◆ **Assignment**
What you should end up with is an exact copy of the lines from the one holding "Q2: PMOS BS250" through the last line of the entries below, both included, and nothing else; leave every picture out.

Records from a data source
= = = = = = =

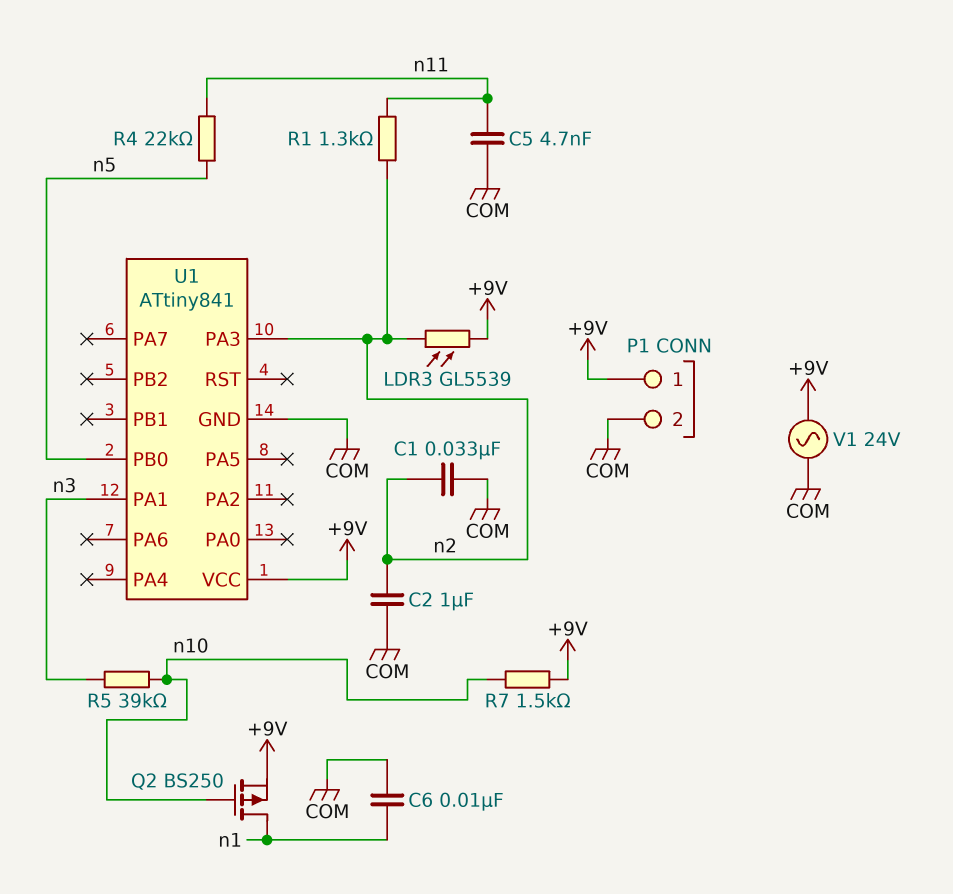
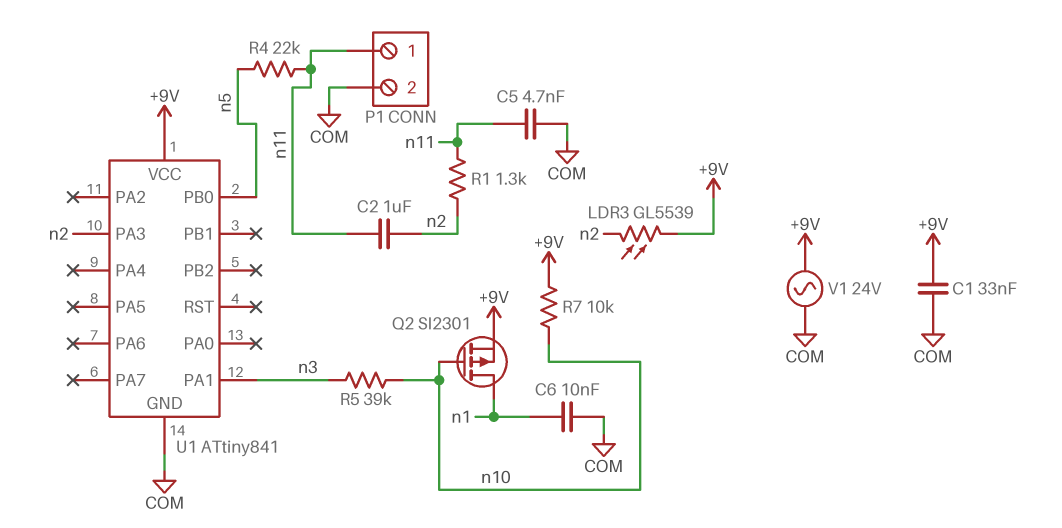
C1: 33nF (COM, n2) -> 33nF (+9V, COM)
C2: 1uF (COM, n2) -> 1uF (n2, n11)
P1 pin 1: +9V -> n11
Q2: PMOS BS250 (G n10, D n1, S +9V) -> PMOS SI2301 (G n10, D n1, S +9V)
R7: 1.5k (+9V, n10) -> 10k (+9V, n10)

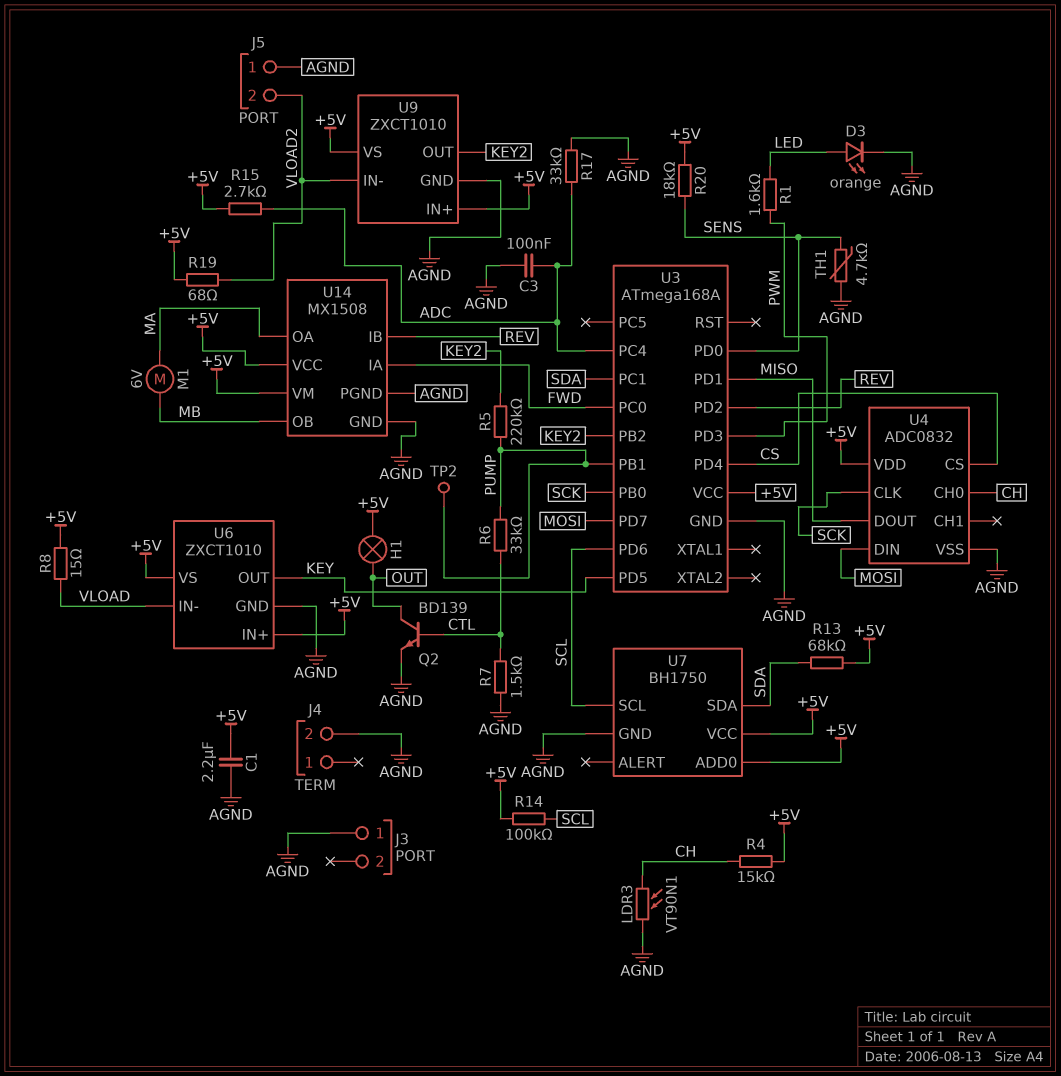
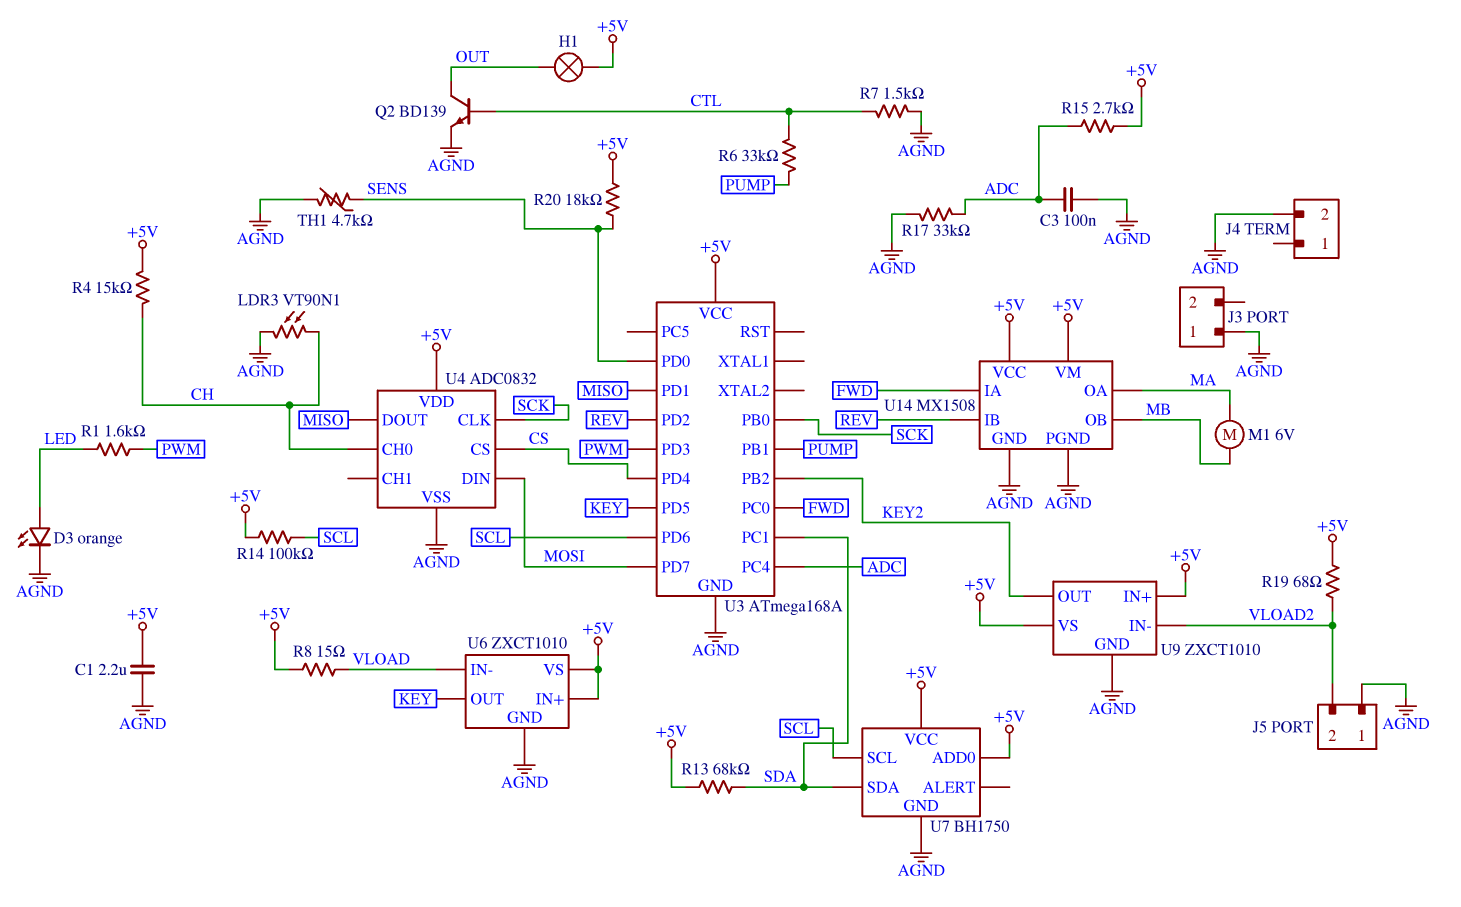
R5: 220k (KEY2, PUMP) -> none
TP2: test point (PUMP) -> none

= = = = = = =

◆ **Solution**
Q2: PMOS BS250 (G n10, D n1, S +9V) -> PMOS SI2301 (G n10, D n1, S +9V)
R7: 1.5k (+9V, n10) -> 10k (+9V, n10)

R5: 220k (KEY2, PUMP) -> none
TP2: test point (PUMP) -> none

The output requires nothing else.